Look through the records below for the line with "(179, 251) = (313, 477): turquoise". Return that line and each one after it up to and including the line with "(434, 504) = (710, 316): purple", exactly.

═══ Dataset content ═══

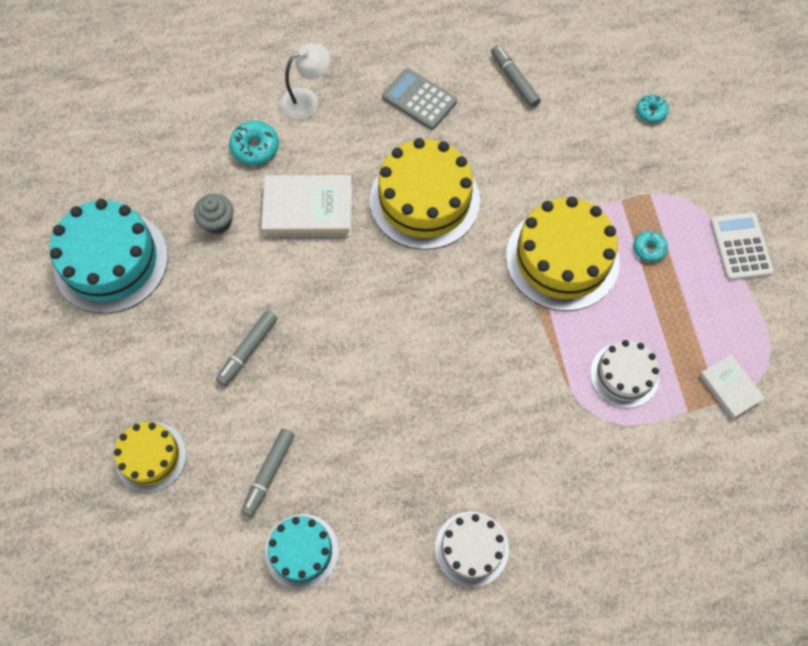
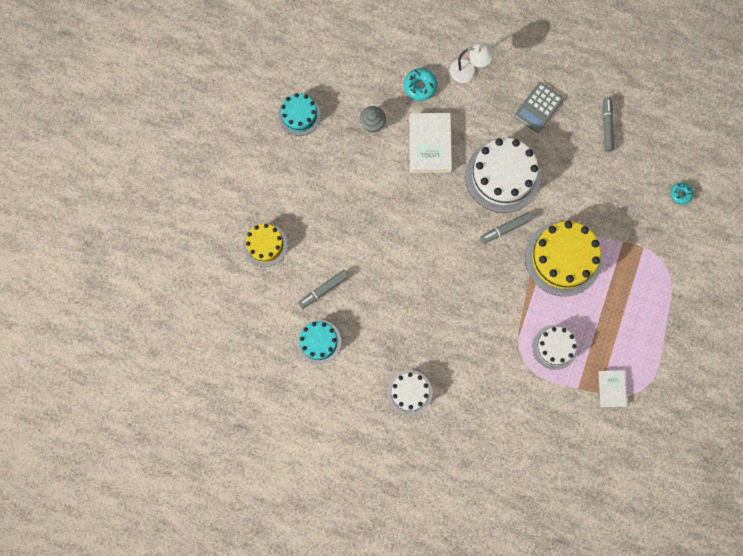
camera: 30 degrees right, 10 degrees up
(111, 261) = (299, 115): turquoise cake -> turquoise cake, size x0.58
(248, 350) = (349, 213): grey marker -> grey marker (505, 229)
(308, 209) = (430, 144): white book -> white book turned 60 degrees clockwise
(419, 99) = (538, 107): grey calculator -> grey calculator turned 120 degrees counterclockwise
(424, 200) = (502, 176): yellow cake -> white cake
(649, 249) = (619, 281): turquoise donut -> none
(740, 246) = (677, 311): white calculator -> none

═══
═══ Dataset content ═══

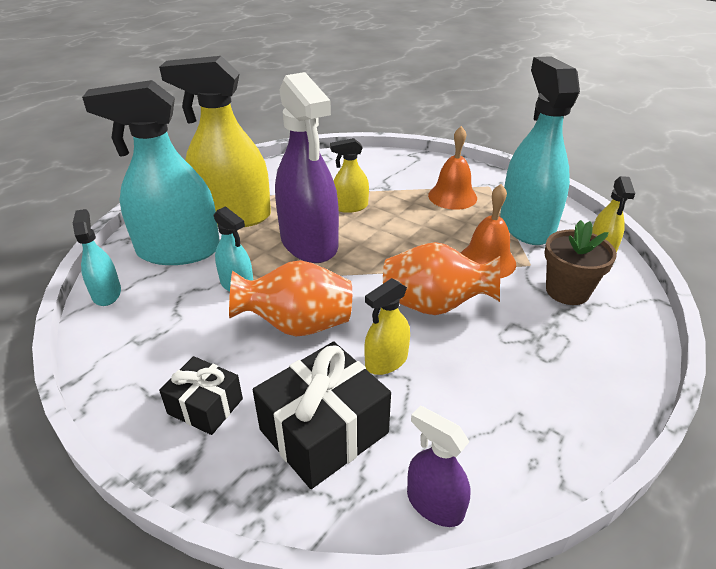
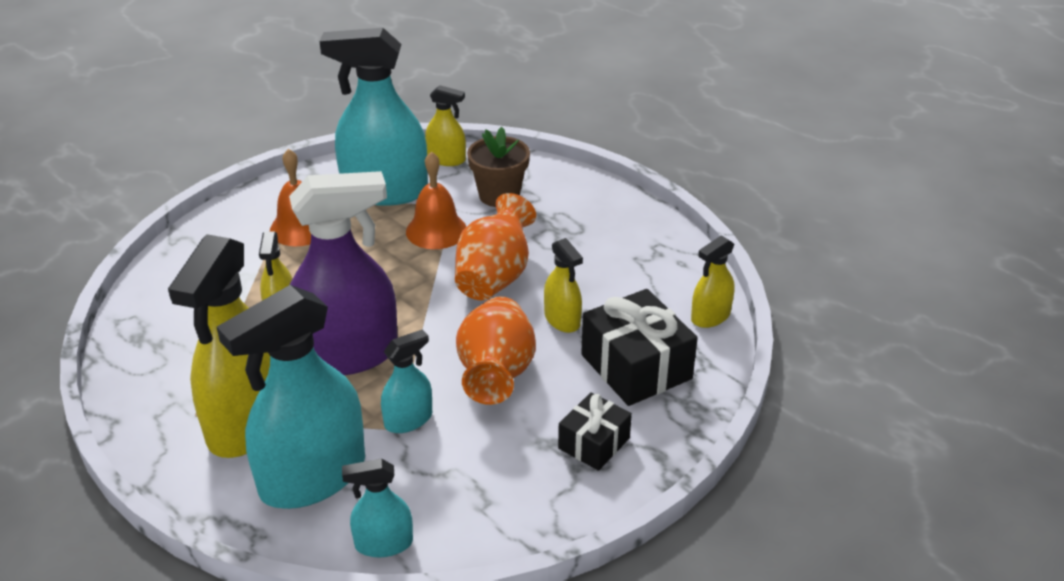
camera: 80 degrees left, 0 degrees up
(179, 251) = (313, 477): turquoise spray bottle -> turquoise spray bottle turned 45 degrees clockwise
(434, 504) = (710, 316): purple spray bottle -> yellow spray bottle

═══
═══ Dataset content ═══

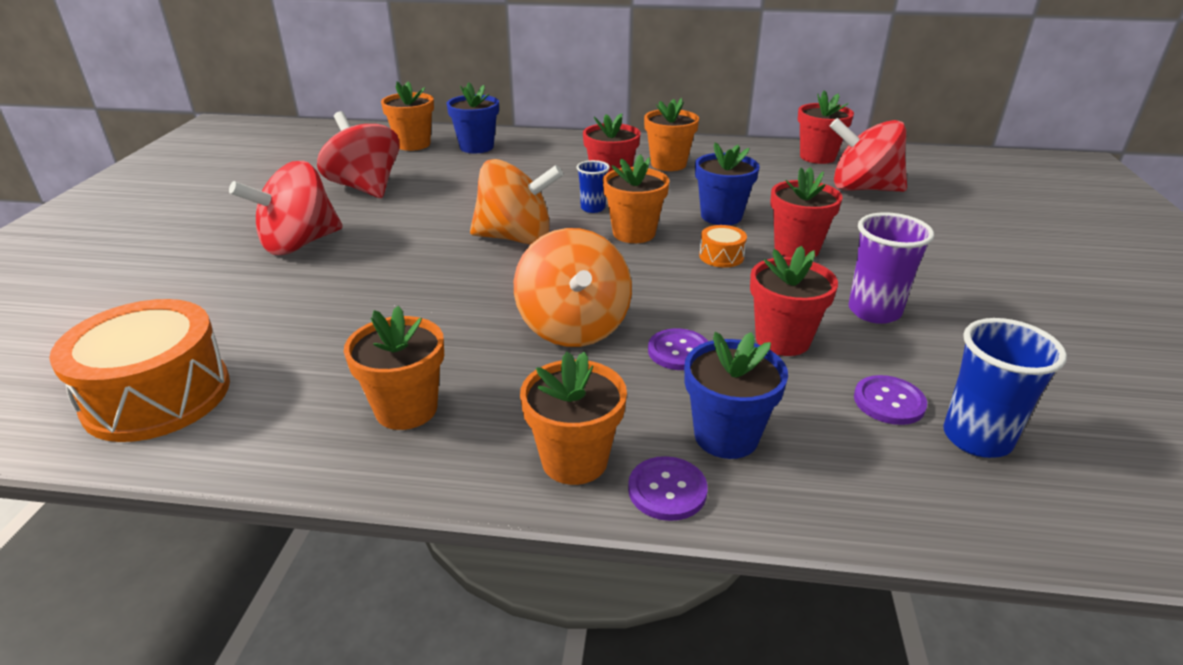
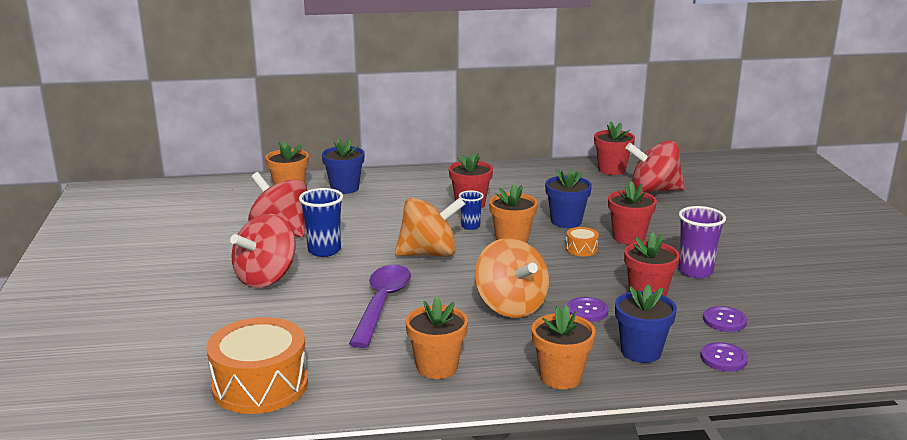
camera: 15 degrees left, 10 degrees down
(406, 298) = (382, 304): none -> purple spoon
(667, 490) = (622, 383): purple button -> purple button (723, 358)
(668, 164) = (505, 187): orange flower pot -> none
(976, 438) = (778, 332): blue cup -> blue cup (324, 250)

═══

## Answer box
(179, 251) = (313, 477): turquoise spray bottle -> turquoise spray bottle turned 45 degrees clockwise
(434, 504) = (710, 316): purple spray bottle -> yellow spray bottle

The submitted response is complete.